#### EXERCISE
Output every record exactly, and nothing more.

(RECORD EXTRACTS Opens)

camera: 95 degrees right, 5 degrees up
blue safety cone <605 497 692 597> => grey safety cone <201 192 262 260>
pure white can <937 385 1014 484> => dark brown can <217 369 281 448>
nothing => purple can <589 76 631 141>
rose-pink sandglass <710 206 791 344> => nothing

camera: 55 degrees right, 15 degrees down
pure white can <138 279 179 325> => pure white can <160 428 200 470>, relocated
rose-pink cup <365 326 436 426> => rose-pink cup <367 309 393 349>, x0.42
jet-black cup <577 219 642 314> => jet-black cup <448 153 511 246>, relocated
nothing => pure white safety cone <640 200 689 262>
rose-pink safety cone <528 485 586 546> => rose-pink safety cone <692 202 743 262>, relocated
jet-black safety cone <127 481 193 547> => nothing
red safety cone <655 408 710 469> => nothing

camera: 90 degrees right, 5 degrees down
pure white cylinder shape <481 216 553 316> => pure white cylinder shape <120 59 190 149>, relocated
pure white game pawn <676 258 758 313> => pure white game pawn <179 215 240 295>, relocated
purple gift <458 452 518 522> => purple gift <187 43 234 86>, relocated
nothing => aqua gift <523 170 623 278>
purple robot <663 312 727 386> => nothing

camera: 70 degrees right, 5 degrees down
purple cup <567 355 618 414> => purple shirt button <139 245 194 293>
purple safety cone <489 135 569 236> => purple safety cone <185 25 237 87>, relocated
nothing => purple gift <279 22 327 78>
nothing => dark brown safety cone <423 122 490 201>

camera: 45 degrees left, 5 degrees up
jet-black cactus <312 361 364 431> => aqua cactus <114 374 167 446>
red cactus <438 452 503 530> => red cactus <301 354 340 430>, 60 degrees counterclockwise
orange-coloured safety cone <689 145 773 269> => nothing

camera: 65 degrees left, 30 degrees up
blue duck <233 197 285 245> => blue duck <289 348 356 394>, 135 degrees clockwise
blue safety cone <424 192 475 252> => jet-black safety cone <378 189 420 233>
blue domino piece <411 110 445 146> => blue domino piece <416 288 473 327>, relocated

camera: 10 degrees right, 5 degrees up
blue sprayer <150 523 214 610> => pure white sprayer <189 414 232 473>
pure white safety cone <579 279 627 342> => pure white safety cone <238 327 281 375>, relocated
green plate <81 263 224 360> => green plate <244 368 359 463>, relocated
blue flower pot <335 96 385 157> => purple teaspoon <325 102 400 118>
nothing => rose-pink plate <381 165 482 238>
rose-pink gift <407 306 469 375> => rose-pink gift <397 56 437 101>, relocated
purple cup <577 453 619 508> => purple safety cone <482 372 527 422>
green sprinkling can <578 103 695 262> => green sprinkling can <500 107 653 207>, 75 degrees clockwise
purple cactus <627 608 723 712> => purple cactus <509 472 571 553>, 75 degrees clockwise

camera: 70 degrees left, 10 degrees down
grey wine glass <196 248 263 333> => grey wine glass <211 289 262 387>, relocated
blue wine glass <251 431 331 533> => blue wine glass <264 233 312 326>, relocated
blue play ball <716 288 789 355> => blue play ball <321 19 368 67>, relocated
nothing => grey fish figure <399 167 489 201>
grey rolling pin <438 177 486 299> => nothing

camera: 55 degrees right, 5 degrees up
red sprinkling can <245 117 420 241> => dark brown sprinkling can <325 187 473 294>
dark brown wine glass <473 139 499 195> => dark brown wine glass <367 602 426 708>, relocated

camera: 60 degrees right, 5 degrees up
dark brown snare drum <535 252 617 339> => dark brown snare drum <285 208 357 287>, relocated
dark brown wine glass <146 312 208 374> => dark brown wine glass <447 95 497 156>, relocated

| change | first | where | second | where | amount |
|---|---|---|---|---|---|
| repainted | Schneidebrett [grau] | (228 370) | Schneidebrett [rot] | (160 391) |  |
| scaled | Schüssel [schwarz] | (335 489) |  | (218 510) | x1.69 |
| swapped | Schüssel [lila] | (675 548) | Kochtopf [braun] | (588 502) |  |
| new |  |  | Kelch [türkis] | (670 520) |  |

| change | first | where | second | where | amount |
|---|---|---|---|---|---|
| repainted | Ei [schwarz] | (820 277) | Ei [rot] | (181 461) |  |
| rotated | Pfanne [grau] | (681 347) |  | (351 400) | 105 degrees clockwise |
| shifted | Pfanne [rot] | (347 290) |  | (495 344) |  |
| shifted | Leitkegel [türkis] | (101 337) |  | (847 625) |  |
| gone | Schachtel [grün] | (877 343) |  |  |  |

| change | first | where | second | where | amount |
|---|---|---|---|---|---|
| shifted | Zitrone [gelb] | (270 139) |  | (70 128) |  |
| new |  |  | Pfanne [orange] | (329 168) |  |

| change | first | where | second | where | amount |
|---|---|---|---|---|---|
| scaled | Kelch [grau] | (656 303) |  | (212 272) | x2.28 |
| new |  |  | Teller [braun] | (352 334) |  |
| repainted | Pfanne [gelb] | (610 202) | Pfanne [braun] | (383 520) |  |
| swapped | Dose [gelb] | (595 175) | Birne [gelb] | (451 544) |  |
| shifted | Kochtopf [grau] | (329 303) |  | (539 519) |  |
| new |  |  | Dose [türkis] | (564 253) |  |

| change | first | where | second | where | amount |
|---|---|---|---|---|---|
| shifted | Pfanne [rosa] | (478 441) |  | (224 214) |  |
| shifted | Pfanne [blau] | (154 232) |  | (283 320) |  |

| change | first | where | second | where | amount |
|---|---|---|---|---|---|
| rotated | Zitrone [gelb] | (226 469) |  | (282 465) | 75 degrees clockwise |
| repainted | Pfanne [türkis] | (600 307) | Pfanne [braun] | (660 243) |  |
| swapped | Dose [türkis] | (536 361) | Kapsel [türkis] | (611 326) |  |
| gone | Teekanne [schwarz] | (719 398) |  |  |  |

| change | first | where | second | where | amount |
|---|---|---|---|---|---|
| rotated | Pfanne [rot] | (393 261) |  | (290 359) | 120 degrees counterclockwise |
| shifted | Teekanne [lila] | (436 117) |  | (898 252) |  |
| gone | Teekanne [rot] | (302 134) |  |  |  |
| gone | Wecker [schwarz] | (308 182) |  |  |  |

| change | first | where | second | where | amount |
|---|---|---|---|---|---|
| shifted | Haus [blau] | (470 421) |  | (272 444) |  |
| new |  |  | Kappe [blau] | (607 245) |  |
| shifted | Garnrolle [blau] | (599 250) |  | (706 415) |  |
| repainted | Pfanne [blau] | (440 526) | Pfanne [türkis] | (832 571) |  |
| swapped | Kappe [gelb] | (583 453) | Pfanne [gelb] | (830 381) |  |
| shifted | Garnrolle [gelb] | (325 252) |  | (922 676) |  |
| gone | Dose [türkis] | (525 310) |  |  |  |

(RECORD EXTRACTS Closes)

#### YOUR RESPONSE
camera: 95 degrees right, 5 degrees up
blue safety cone <605 497 692 597> => grey safety cone <201 192 262 260>
pure white can <937 385 1014 484> => dark brown can <217 369 281 448>
nothing => purple can <589 76 631 141>
rose-pink sandglass <710 206 791 344> => nothing

camera: 55 degrees right, 15 degrees down
pure white can <138 279 179 325> => pure white can <160 428 200 470>, relocated
rose-pink cup <365 326 436 426> => rose-pink cup <367 309 393 349>, x0.42
jet-black cup <577 219 642 314> => jet-black cup <448 153 511 246>, relocated
nothing => pure white safety cone <640 200 689 262>
rose-pink safety cone <528 485 586 546> => rose-pink safety cone <692 202 743 262>, relocated
jet-black safety cone <127 481 193 547> => nothing
red safety cone <655 408 710 469> => nothing

camera: 90 degrees right, 5 degrees down
pure white cylinder shape <481 216 553 316> => pure white cylinder shape <120 59 190 149>, relocated
pure white game pawn <676 258 758 313> => pure white game pawn <179 215 240 295>, relocated
purple gift <458 452 518 522> => purple gift <187 43 234 86>, relocated
nothing => aqua gift <523 170 623 278>
purple robot <663 312 727 386> => nothing

camera: 70 degrees right, 5 degrees down
purple cup <567 355 618 414> => purple shirt button <139 245 194 293>
purple safety cone <489 135 569 236> => purple safety cone <185 25 237 87>, relocated
nothing => purple gift <279 22 327 78>
nothing => dark brown safety cone <423 122 490 201>

camera: 45 degrees left, 5 degrees up
jet-black cactus <312 361 364 431> => aqua cactus <114 374 167 446>
red cactus <438 452 503 530> => red cactus <301 354 340 430>, 60 degrees counterclockwise
orange-coloured safety cone <689 145 773 269> => nothing

camera: 65 degrees left, 30 degrees up
blue duck <233 197 285 245> => blue duck <289 348 356 394>, 135 degrees clockwise
blue safety cone <424 192 475 252> => jet-black safety cone <378 189 420 233>
blue domino piece <411 110 445 146> => blue domino piece <416 288 473 327>, relocated

camera: 10 degrees right, 5 degrees up
blue sprayer <150 523 214 610> => pure white sprayer <189 414 232 473>
pure white safety cone <579 279 627 342> => pure white safety cone <238 327 281 375>, relocated
green plate <81 263 224 360> => green plate <244 368 359 463>, relocated
blue flower pot <335 96 385 157> => purple teaspoon <325 102 400 118>
nothing => rose-pink plate <381 165 482 238>
rose-pink gift <407 306 469 375> => rose-pink gift <397 56 437 101>, relocated
purple cup <577 453 619 508> => purple safety cone <482 372 527 422>
green sprinkling can <578 103 695 262> => green sprinkling can <500 107 653 207>, 75 degrees clockwise
purple cactus <627 608 723 712> => purple cactus <509 472 571 553>, 75 degrees clockwise

camera: 70 degrees left, 10 degrees down
grey wine glass <196 248 263 333> => grey wine glass <211 289 262 387>, relocated
blue wine glass <251 431 331 533> => blue wine glass <264 233 312 326>, relocated
blue play ball <716 288 789 355> => blue play ball <321 19 368 67>, relocated
nothing => grey fish figure <399 167 489 201>
grey rolling pin <438 177 486 299> => nothing

camera: 55 degrees right, 5 degrees up
red sprinkling can <245 117 420 241> => dark brown sprinkling can <325 187 473 294>
dark brown wine glass <473 139 499 195> => dark brown wine glass <367 602 426 708>, relocated

camera: 60 degrees right, 5 degrees up
dark brown snare drum <535 252 617 339> => dark brown snare drum <285 208 357 287>, relocated
dark brown wine glass <146 312 208 374> => dark brown wine glass <447 95 497 156>, relocated

| change | first | where | second | where | amount |
|---|---|---|---|---|---|
| repainted | Schneidebrett [grau] | (228 370) | Schneidebrett [rot] | (160 391) |  |
| scaled | Schüssel [schwarz] | (335 489) |  | (218 510) | x1.69 |
| swapped | Schüssel [lila] | (675 548) | Kochtopf [braun] | (588 502) |  |
| new |  |  | Kelch [türkis] | (670 520) |  |

| change | first | where | second | where | amount |
|---|---|---|---|---|---|
| repainted | Ei [schwarz] | (820 277) | Ei [rot] | (181 461) |  |
| rotated | Pfanne [grau] | (681 347) |  | (351 400) | 105 degrees clockwise |
| shifted | Pfanne [rot] | (347 290) |  | (495 344) |  |
| shifted | Leitkegel [türkis] | (101 337) |  | (847 625) |  |
| gone | Schachtel [grün] | (877 343) |  |  |  |

| change | first | where | second | where | amount |
|---|---|---|---|---|---|
| shifted | Zitrone [gelb] | (270 139) |  | (70 128) |  |
| new |  |  | Pfanne [orange] | (329 168) |  |

| change | first | where | second | where | amount |
|---|---|---|---|---|---|
| scaled | Kelch [grau] | (656 303) |  | (212 272) | x2.28 |
| new |  |  | Teller [braun] | (352 334) |  |
| repainted | Pfanne [gelb] | (610 202) | Pfanne [braun] | (383 520) |  |
| swapped | Dose [gelb] | (595 175) | Birne [gelb] | (451 544) |  |
| shifted | Kochtopf [grau] | (329 303) |  | (539 519) |  |
| new |  |  | Dose [türkis] | (564 253) |  |

| change | first | where | second | where | amount |
|---|---|---|---|---|---|
| shifted | Pfanne [rosa] | (478 441) |  | (224 214) |  |
| shifted | Pfanne [blau] | (154 232) |  | (283 320) |  |

| change | first | where | second | where | amount |
|---|---|---|---|---|---|
| rotated | Zitrone [gelb] | (226 469) |  | (282 465) | 75 degrees clockwise |
| repainted | Pfanne [türkis] | (600 307) | Pfanne [braun] | (660 243) |  |
| swapped | Dose [türkis] | (536 361) | Kapsel [türkis] | (611 326) |  |
| gone | Teekanne [schwarz] | (719 398) |  |  |  |

| change | first | where | second | where | amount |
|---|---|---|---|---|---|
| rotated | Pfanne [rot] | (393 261) |  | (290 359) | 120 degrees counterclockwise |
| shifted | Teekanne [lila] | (436 117) |  | (898 252) |  |
| gone | Teekanne [rot] | (302 134) |  |  |  |
| gone | Wecker [schwarz] | (308 182) |  |  |  |

| change | first | where | second | where | amount |
|---|---|---|---|---|---|
| shifted | Haus [blau] | (470 421) |  | (272 444) |  |
| new |  |  | Kappe [blau] | (607 245) |  |
| shifted | Garnrolle [blau] | (599 250) |  | (706 415) |  |
| repainted | Pfanne [blau] | (440 526) | Pfanne [türkis] | (832 571) |  |
| swapped | Kappe [gelb] | (583 453) | Pfanne [gelb] | (830 381) |  |
| shifted | Garnrolle [gelb] | (325 252) |  | (922 676) |  |
| gone | Dose [türkis] | (525 310) |  |  |  |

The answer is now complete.